*THE TASK*: Return the count of lines in the records that include the string "grey", and nothing besides it.

*DATASET EXTRACT*:
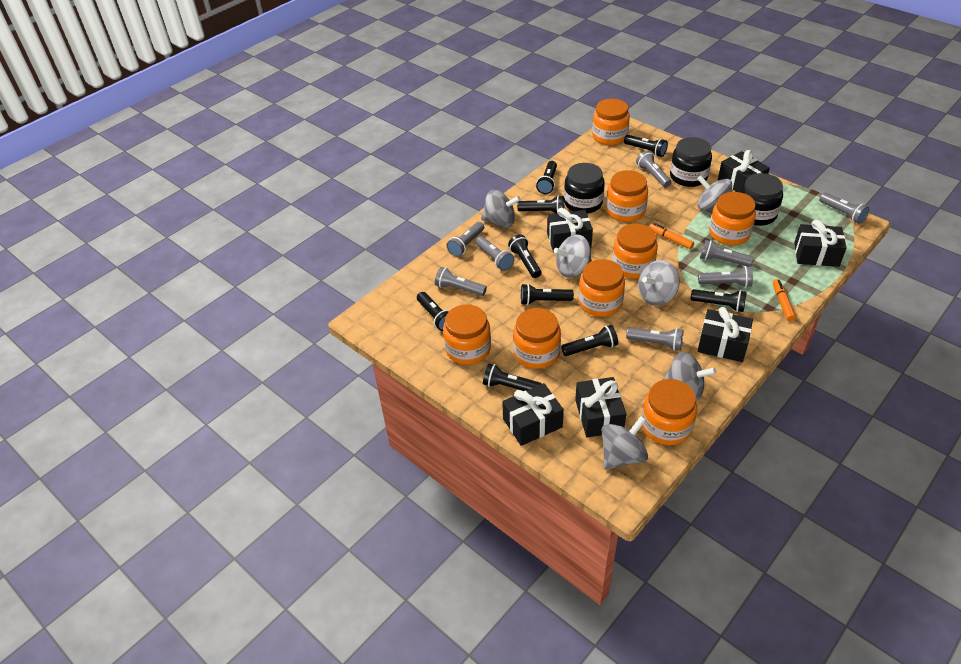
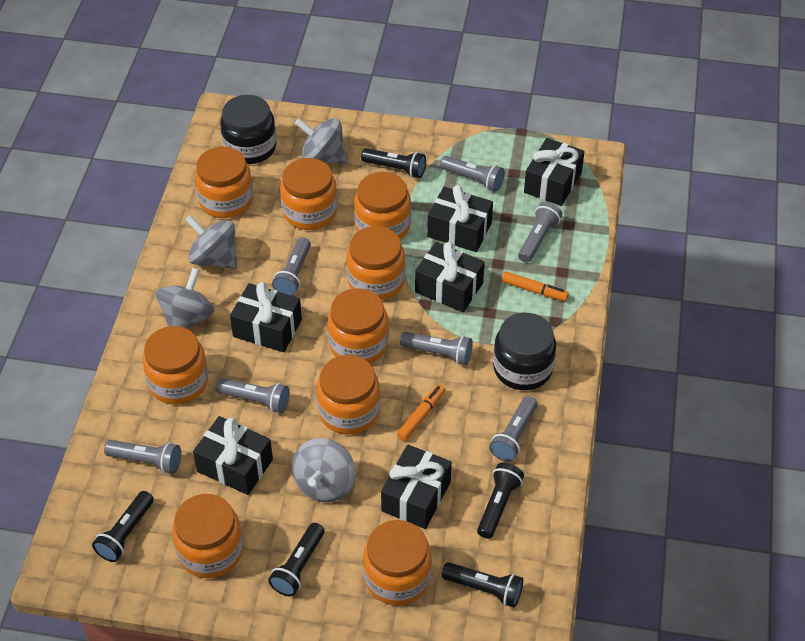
black flashlight: 9 -> 5
black jar: 3 -> 2
grey flashlight: 8 -> 7
grey spinning top: 6 -> 4
orange jar: 8 -> 9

*RESPONSE AREA*: 2